Please return every line in the following data that includes the string "carrot".

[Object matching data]
========================================================================
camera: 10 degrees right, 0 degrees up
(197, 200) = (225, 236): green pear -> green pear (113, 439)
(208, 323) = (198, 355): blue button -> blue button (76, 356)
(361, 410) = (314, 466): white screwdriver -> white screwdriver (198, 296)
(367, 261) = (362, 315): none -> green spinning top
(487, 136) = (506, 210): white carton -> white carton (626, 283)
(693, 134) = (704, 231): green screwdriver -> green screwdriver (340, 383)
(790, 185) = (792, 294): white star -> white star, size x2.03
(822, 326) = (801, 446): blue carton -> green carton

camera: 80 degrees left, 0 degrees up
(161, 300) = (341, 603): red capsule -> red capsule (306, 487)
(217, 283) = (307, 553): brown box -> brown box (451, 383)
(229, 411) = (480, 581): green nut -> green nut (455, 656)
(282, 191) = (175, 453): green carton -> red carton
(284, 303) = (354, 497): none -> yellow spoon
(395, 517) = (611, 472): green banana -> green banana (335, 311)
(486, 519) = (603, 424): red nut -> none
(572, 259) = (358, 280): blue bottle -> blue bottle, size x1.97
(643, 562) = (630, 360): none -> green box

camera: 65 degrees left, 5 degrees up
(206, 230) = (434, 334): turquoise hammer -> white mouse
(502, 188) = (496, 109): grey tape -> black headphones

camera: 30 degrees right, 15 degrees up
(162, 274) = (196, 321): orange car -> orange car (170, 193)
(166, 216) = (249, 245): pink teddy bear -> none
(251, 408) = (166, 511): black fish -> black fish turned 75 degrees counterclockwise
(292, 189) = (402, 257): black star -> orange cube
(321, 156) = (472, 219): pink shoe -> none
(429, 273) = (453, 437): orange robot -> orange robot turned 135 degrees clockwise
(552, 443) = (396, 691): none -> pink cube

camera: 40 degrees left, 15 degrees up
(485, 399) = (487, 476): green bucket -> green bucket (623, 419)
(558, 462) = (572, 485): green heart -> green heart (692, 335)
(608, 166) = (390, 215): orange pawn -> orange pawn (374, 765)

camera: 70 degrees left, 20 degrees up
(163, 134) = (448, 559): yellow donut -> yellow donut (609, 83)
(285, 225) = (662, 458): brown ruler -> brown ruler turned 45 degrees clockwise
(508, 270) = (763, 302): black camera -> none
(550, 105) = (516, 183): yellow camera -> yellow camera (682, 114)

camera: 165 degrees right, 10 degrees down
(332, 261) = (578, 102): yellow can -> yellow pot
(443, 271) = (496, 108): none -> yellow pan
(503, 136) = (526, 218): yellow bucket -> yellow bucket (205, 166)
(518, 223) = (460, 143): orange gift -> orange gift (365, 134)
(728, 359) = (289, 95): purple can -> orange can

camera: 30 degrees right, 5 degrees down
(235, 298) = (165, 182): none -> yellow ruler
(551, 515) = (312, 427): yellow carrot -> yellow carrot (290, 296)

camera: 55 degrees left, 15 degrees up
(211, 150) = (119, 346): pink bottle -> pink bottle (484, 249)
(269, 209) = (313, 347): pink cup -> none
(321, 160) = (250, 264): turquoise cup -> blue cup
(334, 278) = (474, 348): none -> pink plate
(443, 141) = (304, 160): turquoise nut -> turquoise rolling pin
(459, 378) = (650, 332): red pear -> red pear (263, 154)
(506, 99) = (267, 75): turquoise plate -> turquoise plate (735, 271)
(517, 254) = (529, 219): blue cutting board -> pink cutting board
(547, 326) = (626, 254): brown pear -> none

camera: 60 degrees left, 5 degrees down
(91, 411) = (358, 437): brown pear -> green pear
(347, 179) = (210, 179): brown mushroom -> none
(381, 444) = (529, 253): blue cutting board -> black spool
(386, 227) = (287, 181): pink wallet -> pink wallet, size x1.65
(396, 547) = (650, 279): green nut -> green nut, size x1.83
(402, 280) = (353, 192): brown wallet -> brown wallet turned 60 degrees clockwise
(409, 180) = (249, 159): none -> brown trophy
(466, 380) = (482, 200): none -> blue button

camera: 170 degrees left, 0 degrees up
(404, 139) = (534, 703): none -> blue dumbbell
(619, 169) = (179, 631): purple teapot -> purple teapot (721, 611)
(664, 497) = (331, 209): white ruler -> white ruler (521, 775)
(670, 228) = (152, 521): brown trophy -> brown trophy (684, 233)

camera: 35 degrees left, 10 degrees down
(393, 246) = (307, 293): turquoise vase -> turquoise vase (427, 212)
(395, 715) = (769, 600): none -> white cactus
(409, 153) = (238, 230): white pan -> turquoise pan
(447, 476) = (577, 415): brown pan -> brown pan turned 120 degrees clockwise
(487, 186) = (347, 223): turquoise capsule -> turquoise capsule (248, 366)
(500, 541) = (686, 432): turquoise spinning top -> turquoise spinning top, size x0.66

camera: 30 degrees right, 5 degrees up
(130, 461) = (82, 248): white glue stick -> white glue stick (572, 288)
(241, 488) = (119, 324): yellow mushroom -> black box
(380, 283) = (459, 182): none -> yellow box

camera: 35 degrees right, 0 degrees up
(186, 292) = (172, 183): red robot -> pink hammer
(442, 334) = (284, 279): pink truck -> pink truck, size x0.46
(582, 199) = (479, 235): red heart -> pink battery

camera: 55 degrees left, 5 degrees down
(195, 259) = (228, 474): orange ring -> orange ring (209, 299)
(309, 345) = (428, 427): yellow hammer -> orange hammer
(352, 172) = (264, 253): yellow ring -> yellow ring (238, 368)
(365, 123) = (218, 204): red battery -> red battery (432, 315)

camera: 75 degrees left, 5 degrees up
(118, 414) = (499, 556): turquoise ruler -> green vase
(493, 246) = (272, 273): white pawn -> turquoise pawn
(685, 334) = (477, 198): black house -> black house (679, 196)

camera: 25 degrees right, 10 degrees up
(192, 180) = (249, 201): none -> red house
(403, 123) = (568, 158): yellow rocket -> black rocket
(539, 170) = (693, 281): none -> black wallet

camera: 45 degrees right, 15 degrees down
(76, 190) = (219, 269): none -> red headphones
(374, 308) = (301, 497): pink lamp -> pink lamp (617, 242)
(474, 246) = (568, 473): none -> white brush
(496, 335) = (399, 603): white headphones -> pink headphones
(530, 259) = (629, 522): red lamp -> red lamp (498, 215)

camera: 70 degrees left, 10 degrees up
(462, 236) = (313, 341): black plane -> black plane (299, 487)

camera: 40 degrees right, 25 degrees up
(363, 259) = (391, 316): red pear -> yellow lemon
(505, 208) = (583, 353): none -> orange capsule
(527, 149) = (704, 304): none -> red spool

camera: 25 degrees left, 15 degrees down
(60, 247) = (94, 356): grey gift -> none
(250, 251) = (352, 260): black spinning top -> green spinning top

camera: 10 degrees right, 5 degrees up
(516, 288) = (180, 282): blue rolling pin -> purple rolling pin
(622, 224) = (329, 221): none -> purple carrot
========================================================================
-- Output below --
(551, 515) = (312, 427): yellow carrot -> yellow carrot (290, 296)
(622, 224) = (329, 221): none -> purple carrot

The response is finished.